=== AIM OF THE EXERCISE ===
Check each line of the data below for the word "stroma", then extract the ones that have it.

=== STORED RECORDS ===
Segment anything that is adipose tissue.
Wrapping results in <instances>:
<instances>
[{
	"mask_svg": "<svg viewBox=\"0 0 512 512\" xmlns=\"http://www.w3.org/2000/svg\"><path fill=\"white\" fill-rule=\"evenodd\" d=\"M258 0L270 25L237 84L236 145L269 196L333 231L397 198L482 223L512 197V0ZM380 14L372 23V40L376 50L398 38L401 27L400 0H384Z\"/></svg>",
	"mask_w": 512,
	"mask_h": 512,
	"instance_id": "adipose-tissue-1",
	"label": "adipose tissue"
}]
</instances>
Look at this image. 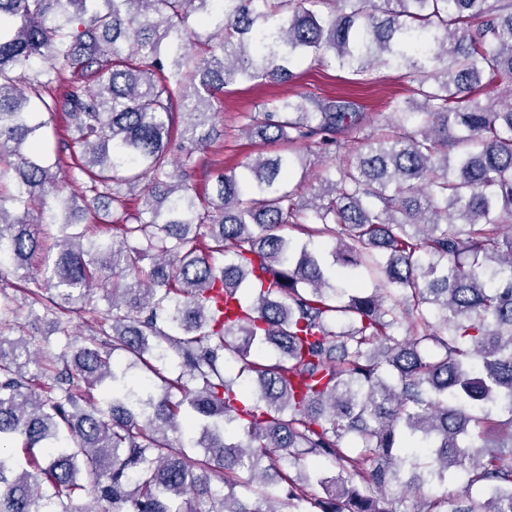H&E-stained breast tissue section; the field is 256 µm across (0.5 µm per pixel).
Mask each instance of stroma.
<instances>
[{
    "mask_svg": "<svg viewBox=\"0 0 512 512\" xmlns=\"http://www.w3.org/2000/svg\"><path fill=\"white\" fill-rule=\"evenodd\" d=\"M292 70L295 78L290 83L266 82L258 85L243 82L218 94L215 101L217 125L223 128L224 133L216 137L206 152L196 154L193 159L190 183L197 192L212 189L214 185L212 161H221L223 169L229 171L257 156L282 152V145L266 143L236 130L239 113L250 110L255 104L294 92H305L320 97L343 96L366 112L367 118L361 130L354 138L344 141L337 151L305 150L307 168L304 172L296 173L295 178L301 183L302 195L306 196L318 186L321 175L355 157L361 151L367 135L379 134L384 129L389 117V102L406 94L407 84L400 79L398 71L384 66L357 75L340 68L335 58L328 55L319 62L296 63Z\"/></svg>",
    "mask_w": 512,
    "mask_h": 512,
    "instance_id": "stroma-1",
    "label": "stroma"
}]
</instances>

=== TASK SOLUTION ===
Mask each instance of stroma.
    "instance_id": "stroma-1",
    "label": "stroma"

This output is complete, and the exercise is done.